> Assignment
Only the lines from the one that contains "red mouse: 2 -> 0" through the final line of the entries should be repeated, exactly as written.

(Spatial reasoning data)

▬▬▬▬▬▬▬▬▬▬

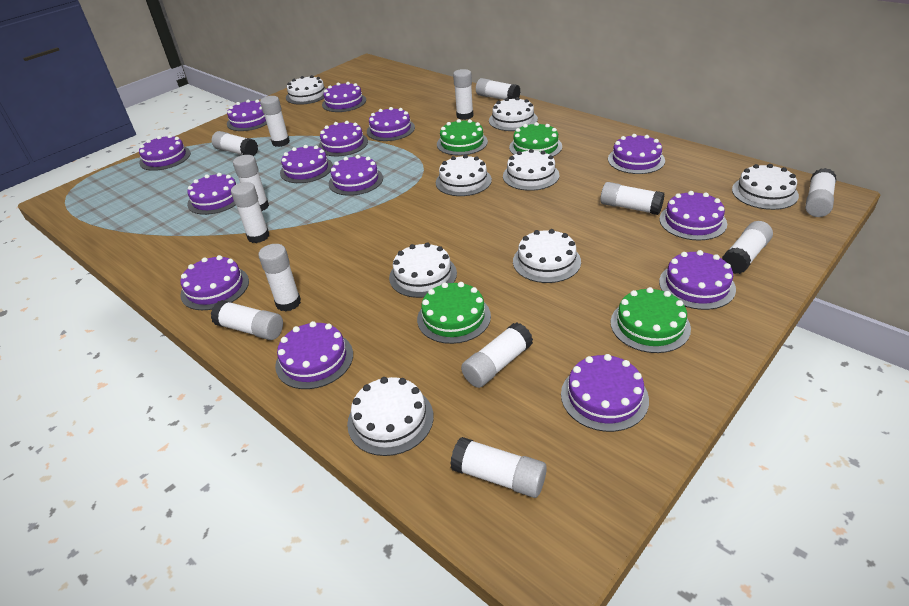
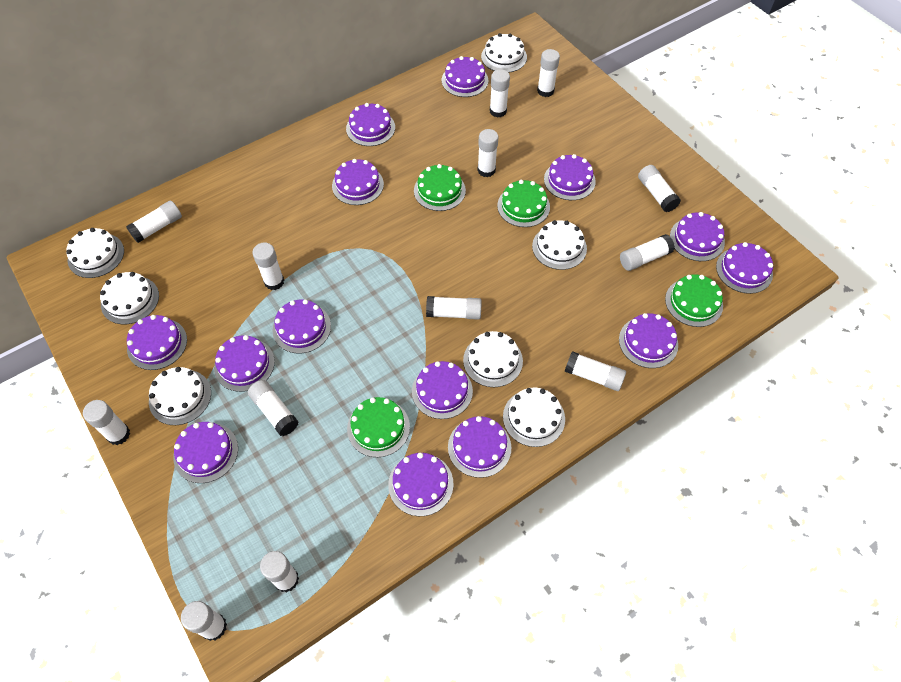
white cake: 8 -> 7

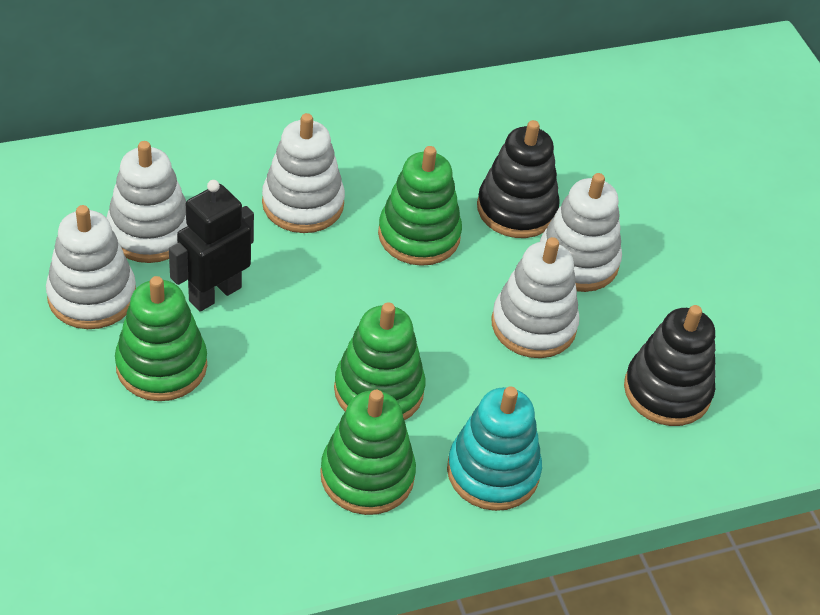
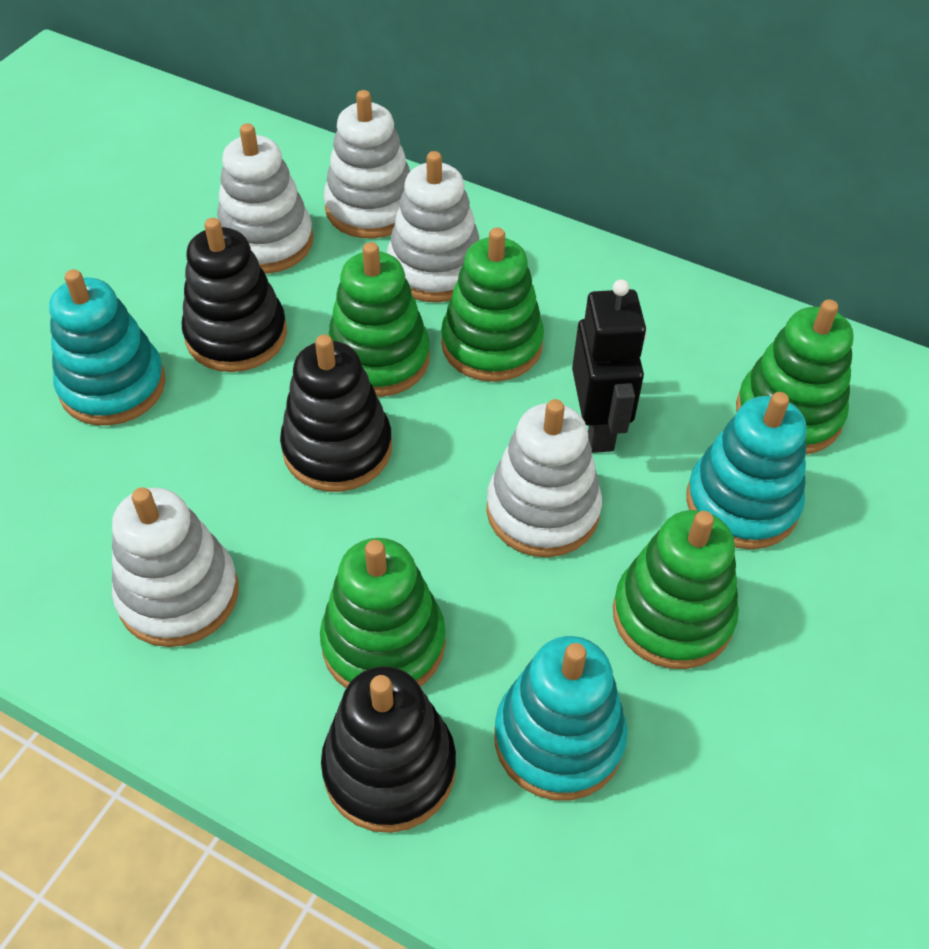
black stacking toy: 2 -> 3
green stacking toy: 4 -> 5
turquoise stacking toy: 1 -> 3

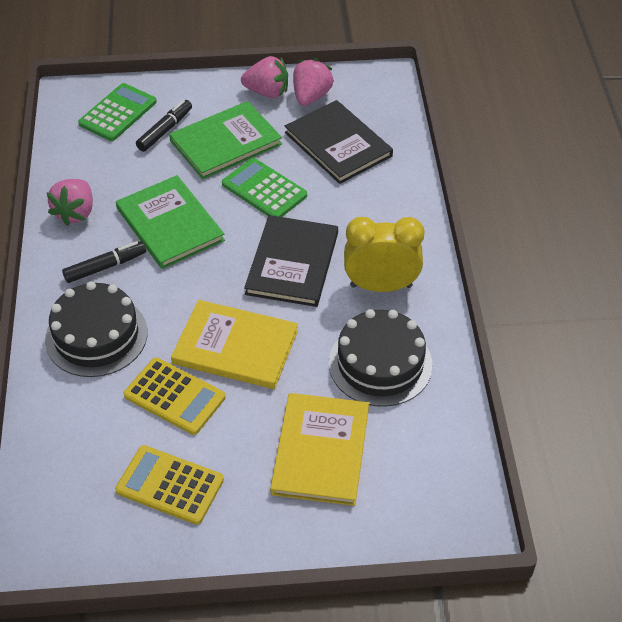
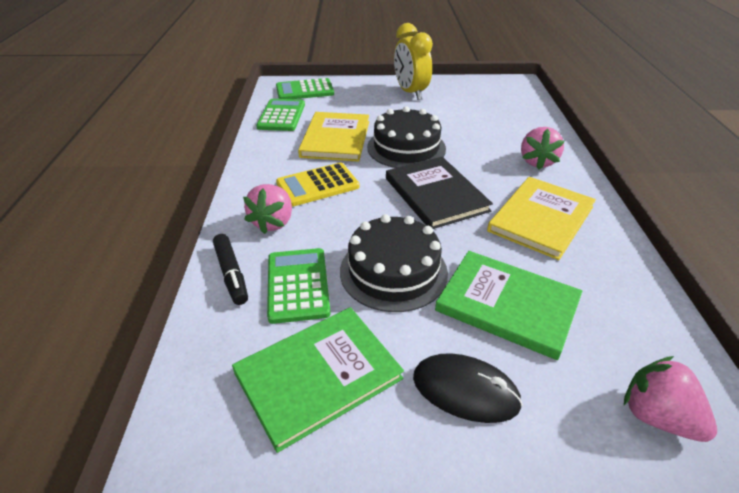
black book: 2 -> 1
black marker: 2 -> 1
black mouse: 0 -> 1
green calculator: 2 -> 3
yellow calculator: 2 -> 1

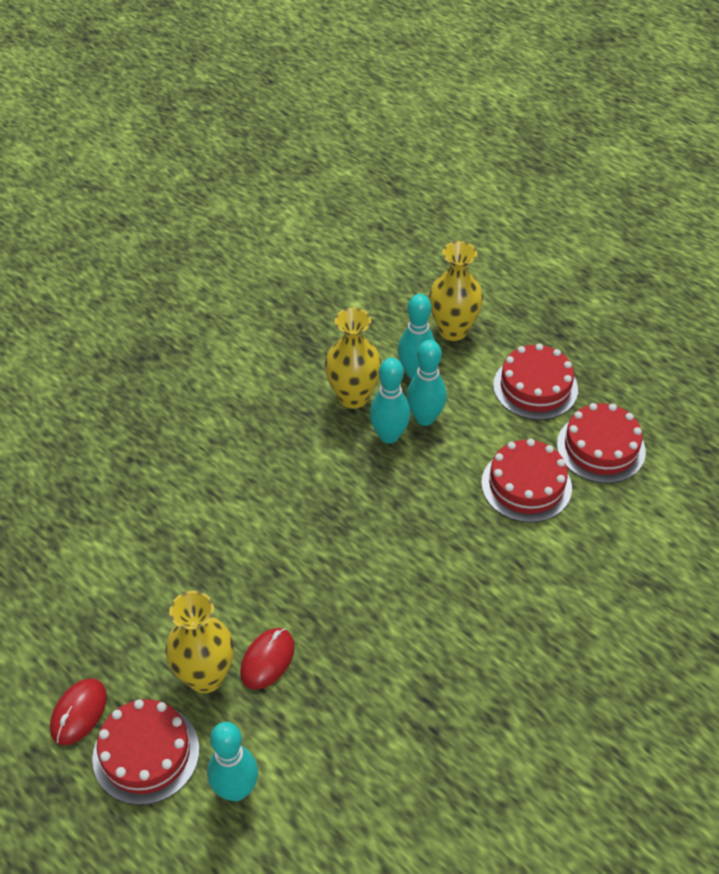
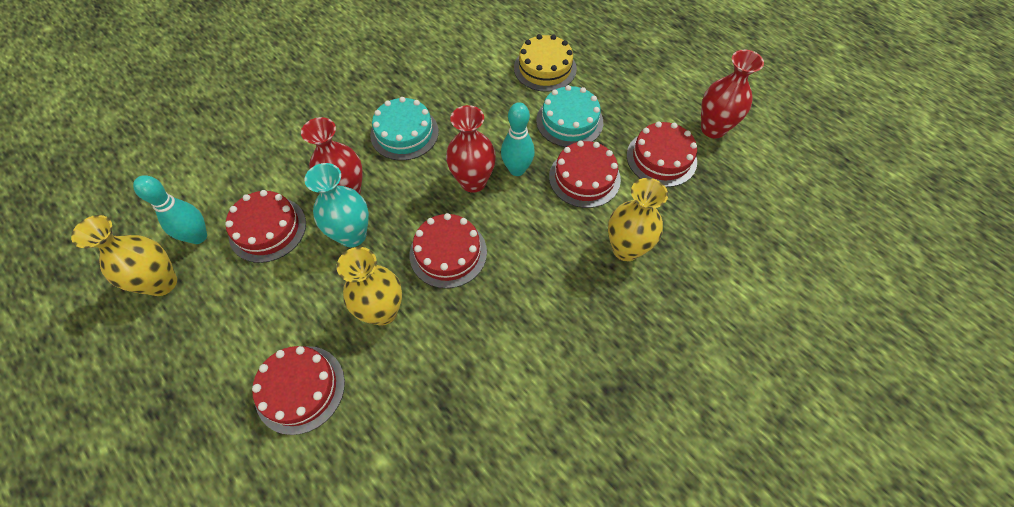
red cake: 4 -> 5
red mouse: 2 -> 0
red vase: 0 -> 3
turquoise bowling pin: 4 -> 2
turquoise cake: 0 -> 2
turquoise vase: 0 -> 1
yellow cake: 0 -> 1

▬▬▬▬▬▬▬▬▬▬

> Answer section
red mouse: 2 -> 0
red vase: 0 -> 3
turquoise bowling pin: 4 -> 2
turquoise cake: 0 -> 2
turquoise vase: 0 -> 1
yellow cake: 0 -> 1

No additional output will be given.